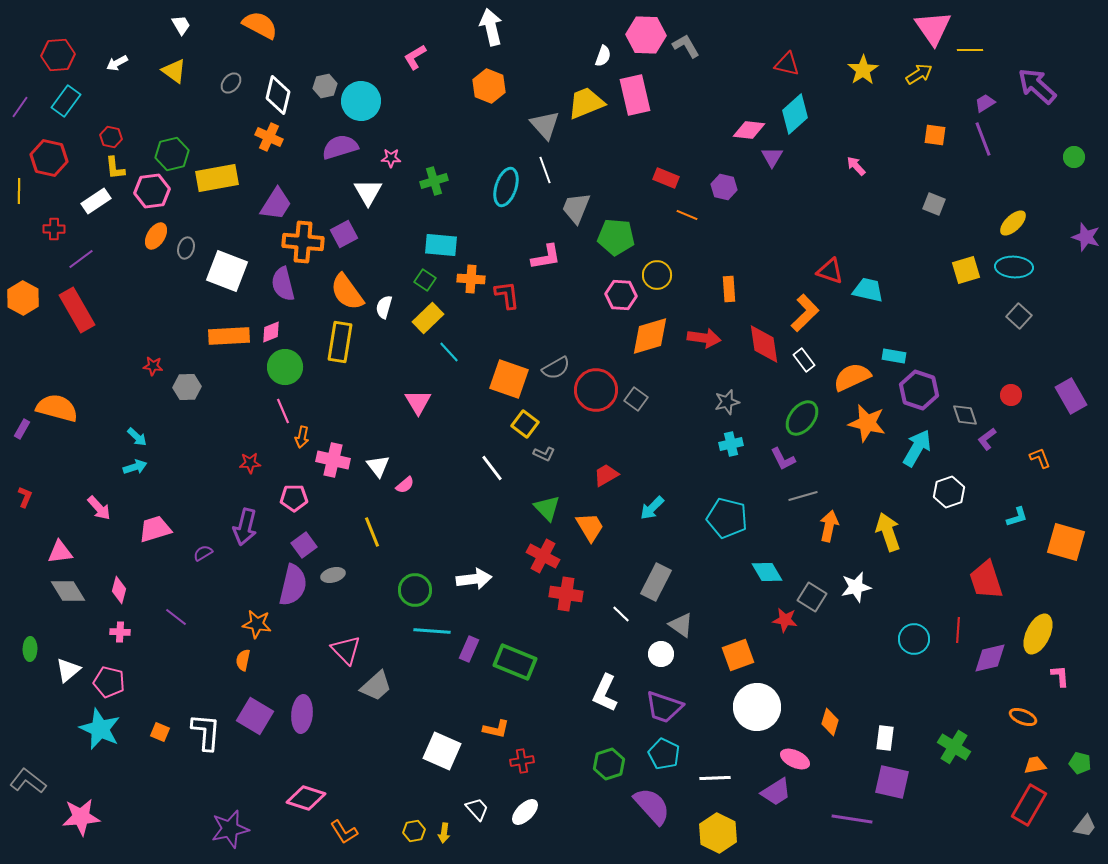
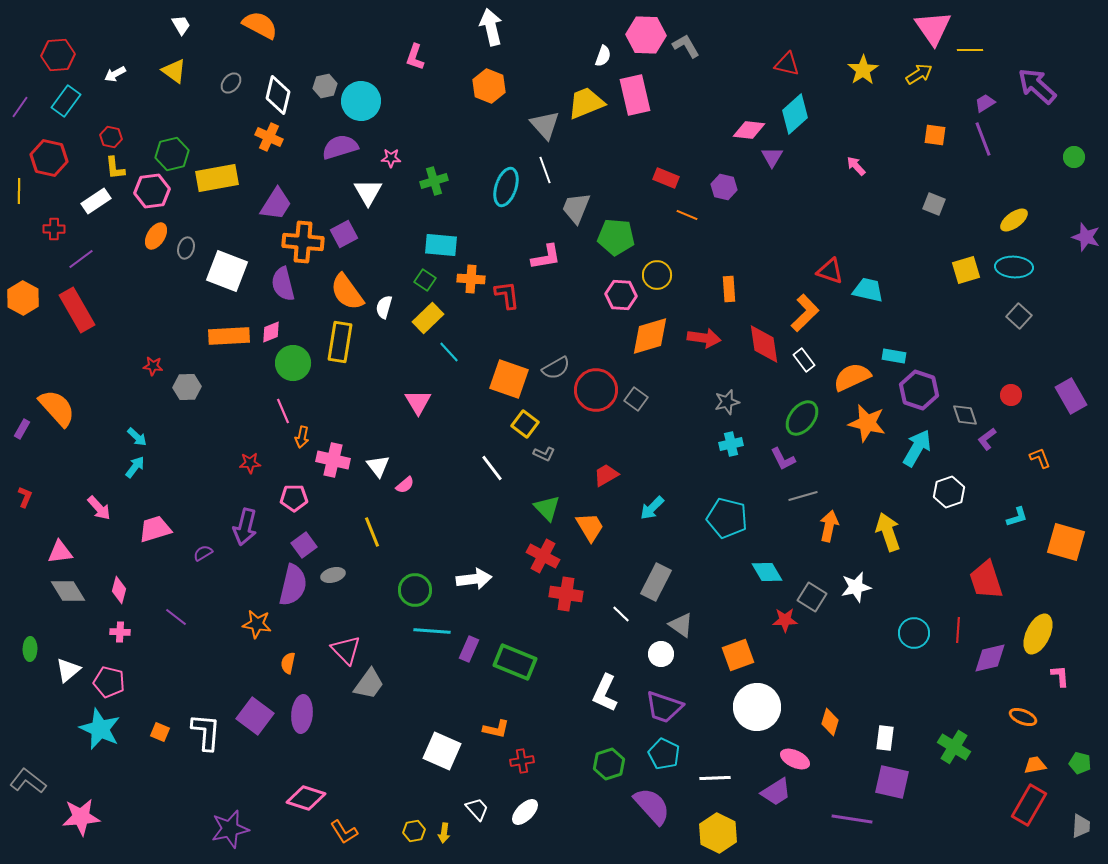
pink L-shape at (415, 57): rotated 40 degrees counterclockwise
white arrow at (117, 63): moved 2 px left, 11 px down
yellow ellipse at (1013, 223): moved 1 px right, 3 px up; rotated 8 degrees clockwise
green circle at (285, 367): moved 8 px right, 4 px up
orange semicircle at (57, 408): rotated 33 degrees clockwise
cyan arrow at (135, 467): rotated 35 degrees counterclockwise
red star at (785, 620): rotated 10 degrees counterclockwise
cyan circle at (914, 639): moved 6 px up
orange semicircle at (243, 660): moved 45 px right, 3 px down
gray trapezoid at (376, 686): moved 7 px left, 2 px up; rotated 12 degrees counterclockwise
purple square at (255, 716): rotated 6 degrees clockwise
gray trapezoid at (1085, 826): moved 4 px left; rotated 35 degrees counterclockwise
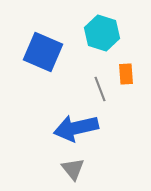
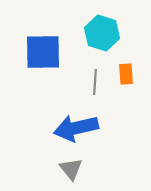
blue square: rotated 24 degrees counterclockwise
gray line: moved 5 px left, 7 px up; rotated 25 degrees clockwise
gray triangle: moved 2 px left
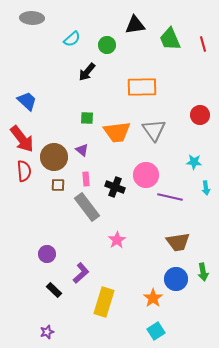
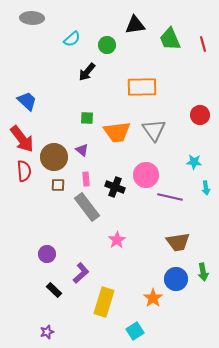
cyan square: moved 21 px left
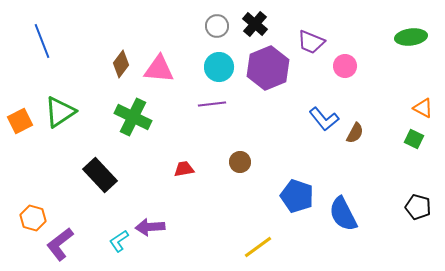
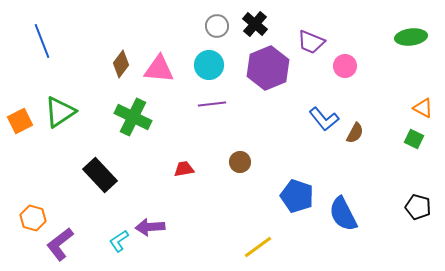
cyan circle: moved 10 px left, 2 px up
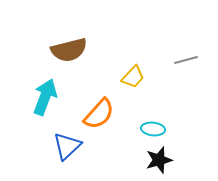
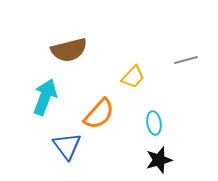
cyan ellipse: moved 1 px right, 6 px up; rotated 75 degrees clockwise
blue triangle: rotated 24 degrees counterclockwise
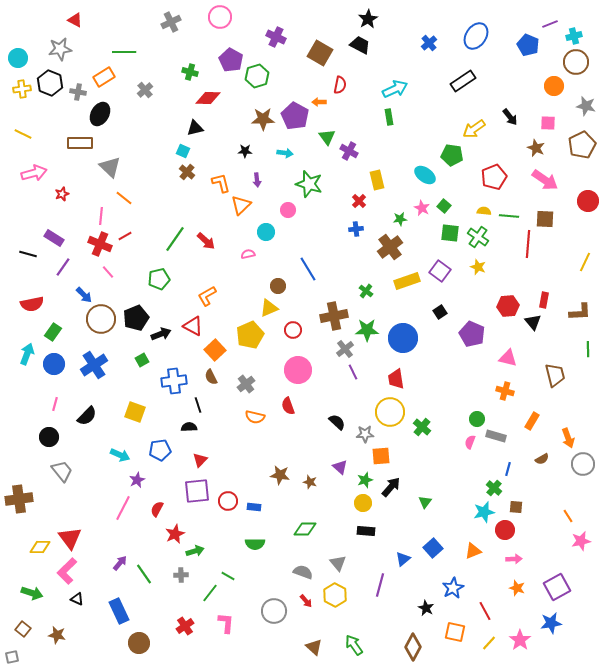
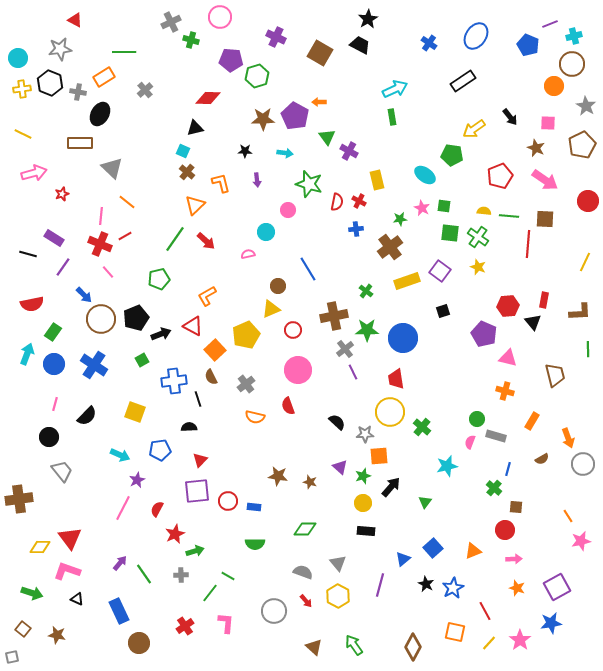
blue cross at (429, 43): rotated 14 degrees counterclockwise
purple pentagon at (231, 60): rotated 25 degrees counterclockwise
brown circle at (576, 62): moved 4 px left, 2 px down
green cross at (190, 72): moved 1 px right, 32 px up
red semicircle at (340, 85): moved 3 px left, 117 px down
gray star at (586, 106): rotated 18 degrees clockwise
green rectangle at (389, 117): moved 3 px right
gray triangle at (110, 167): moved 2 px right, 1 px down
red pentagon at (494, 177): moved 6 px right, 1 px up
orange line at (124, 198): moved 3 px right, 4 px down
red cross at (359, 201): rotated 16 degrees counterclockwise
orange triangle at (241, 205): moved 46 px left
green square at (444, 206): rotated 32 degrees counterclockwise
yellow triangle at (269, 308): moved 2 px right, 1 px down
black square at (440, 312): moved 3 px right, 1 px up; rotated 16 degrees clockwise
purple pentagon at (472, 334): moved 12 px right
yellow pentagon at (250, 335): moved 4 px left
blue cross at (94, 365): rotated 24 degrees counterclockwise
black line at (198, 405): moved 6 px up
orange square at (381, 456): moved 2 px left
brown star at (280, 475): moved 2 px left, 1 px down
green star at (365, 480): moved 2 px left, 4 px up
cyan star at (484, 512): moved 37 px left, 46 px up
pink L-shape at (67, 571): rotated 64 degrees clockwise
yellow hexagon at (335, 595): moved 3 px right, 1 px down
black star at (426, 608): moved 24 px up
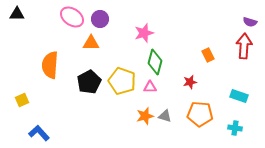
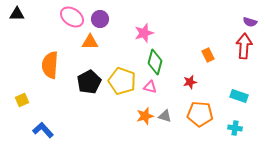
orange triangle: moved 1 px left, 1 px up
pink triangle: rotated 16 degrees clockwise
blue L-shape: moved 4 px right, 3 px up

##########

_REQUIRED ACTION_.
In the material above, show every line where the word "pink" turns up.

_TASK OUTPUT_.
pink L-shape at (415, 57): rotated 40 degrees counterclockwise
pink L-shape at (67, 571): rotated 64 degrees clockwise
pink triangle: rotated 16 degrees clockwise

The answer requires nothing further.